### WHAT IS REQUIRED
Repeat the records below verbatim.

[Records excerpted from a collection]
━━━━━━━━━━━━━━━━━━━━
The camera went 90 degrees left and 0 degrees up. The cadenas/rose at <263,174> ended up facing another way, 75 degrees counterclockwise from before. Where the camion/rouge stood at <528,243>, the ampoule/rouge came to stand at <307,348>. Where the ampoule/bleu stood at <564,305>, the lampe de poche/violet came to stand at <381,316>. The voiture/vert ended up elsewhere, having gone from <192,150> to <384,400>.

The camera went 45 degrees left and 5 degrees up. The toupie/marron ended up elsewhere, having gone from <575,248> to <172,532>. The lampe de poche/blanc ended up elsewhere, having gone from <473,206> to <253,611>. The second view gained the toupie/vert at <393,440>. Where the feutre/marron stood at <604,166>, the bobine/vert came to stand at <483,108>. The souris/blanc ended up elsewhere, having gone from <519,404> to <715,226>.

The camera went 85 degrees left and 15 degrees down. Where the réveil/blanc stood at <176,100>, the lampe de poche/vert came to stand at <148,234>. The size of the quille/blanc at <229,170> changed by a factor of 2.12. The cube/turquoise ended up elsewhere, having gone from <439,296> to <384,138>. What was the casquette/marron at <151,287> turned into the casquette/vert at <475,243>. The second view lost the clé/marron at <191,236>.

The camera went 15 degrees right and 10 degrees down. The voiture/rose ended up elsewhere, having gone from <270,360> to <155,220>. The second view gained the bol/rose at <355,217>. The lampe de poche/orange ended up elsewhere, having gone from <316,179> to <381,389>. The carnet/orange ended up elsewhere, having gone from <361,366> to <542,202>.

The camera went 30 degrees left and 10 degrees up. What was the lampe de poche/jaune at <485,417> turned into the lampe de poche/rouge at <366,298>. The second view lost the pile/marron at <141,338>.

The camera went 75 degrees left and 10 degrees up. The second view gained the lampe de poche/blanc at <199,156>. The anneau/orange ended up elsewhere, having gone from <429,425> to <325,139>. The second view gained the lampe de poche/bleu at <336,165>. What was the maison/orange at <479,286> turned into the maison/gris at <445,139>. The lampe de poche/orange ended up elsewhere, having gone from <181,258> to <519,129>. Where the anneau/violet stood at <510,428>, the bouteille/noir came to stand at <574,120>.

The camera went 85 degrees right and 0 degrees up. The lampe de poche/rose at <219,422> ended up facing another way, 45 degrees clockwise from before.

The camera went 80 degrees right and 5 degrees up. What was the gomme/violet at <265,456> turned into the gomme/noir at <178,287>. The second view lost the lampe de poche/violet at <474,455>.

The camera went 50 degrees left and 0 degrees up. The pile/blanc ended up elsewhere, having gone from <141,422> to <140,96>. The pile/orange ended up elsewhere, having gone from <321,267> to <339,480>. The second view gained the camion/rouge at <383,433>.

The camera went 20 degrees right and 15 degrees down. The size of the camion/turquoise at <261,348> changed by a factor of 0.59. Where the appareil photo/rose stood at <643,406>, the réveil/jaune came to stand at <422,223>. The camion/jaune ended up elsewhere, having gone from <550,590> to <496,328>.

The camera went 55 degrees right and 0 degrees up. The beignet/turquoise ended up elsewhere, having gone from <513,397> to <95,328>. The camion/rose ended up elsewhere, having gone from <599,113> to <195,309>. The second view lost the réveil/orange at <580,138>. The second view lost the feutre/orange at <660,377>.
━━━━━━━━━━━━━━━━━━━━
### OUTPUT
The camera went 90 degrees left and 0 degrees up. The cadenas/rose at <263,174> ended up facing another way, 75 degrees counterclockwise from before. Where the camion/rouge stood at <528,243>, the ampoule/rouge came to stand at <307,348>. Where the ampoule/bleu stood at <564,305>, the lampe de poche/violet came to stand at <381,316>. The voiture/vert ended up elsewhere, having gone from <192,150> to <384,400>.

The camera went 45 degrees left and 5 degrees up. The toupie/marron ended up elsewhere, having gone from <575,248> to <172,532>. The lampe de poche/blanc ended up elsewhere, having gone from <473,206> to <253,611>. The second view gained the toupie/vert at <393,440>. Where the feutre/marron stood at <604,166>, the bobine/vert came to stand at <483,108>. The souris/blanc ended up elsewhere, having gone from <519,404> to <715,226>.

The camera went 85 degrees left and 15 degrees down. Where the réveil/blanc stood at <176,100>, the lampe de poche/vert came to stand at <148,234>. The size of the quille/blanc at <229,170> changed by a factor of 2.12. The cube/turquoise ended up elsewhere, having gone from <439,296> to <384,138>. What was the casquette/marron at <151,287> turned into the casquette/vert at <475,243>. The second view lost the clé/marron at <191,236>.

The camera went 15 degrees right and 10 degrees down. The voiture/rose ended up elsewhere, having gone from <270,360> to <155,220>. The second view gained the bol/rose at <355,217>. The lampe de poche/orange ended up elsewhere, having gone from <316,179> to <381,389>. The carnet/orange ended up elsewhere, having gone from <361,366> to <542,202>.

The camera went 30 degrees left and 10 degrees up. What was the lampe de poche/jaune at <485,417> turned into the lampe de poche/rouge at <366,298>. The second view lost the pile/marron at <141,338>.

The camera went 75 degrees left and 10 degrees up. The second view gained the lampe de poche/blanc at <199,156>. The anneau/orange ended up elsewhere, having gone from <429,425> to <325,139>. The second view gained the lampe de poche/bleu at <336,165>. What was the maison/orange at <479,286> turned into the maison/gris at <445,139>. The lampe de poche/orange ended up elsewhere, having gone from <181,258> to <519,129>. Where the anneau/violet stood at <510,428>, the bouteille/noir came to stand at <574,120>.

The camera went 85 degrees right and 0 degrees up. The lampe de poche/rose at <219,422> ended up facing another way, 45 degrees clockwise from before.

The camera went 80 degrees right and 5 degrees up. What was the gomme/violet at <265,456> turned into the gomme/noir at <178,287>. The second view lost the lampe de poche/violet at <474,455>.

The camera went 50 degrees left and 0 degrees up. The pile/blanc ended up elsewhere, having gone from <141,422> to <140,96>. The pile/orange ended up elsewhere, having gone from <321,267> to <339,480>. The second view gained the camion/rouge at <383,433>.

The camera went 20 degrees right and 15 degrees down. The size of the camion/turquoise at <261,348> changed by a factor of 0.59. Where the appareil photo/rose stood at <643,406>, the réveil/jaune came to stand at <422,223>. The camion/jaune ended up elsewhere, having gone from <550,590> to <496,328>.

The camera went 55 degrees right and 0 degrees up. The beignet/turquoise ended up elsewhere, having gone from <513,397> to <95,328>. The camion/rose ended up elsewhere, having gone from <599,113> to <195,309>. The second view lost the réveil/orange at <580,138>. The second view lost the feutre/orange at <660,377>.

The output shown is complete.